(Stored data)
"""
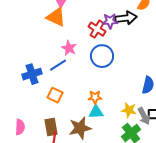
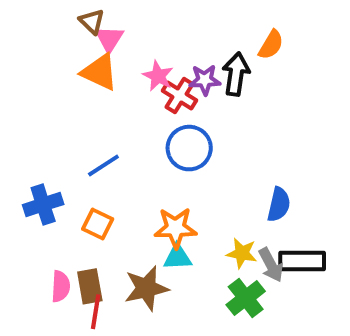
black arrow: (126, 18) -> (236, 74), turned -75
pink star: (69, 48) -> (158, 76), moved
blue cross: (32, 74) -> (43, 205), moved
orange star: (95, 97) -> (176, 228), size x1.5
pink semicircle: (20, 127) -> (61, 286), moved

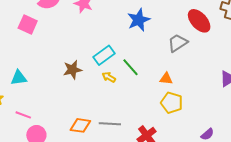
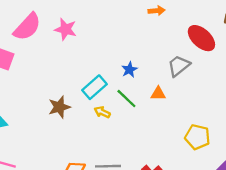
blue star: (139, 20) -> (129, 70), moved, size x0.6
orange triangle: (166, 79) -> (158, 94), moved
yellow pentagon: (172, 103) -> (197, 137), moved

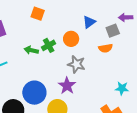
"""
GOAL OF THE EXERCISE >>
With the images excluded, reproduce the data above precisely as written.

EXERCISE OUTPUT >>
black arrow: (126, 18) -> (236, 74), turned -75
pink star: (69, 48) -> (158, 76), moved
blue cross: (32, 74) -> (43, 205), moved
orange star: (95, 97) -> (176, 228), size x1.5
pink semicircle: (20, 127) -> (61, 286), moved

blue star: (139, 20) -> (129, 70), moved, size x0.6
orange triangle: (166, 79) -> (158, 94), moved
yellow pentagon: (172, 103) -> (197, 137), moved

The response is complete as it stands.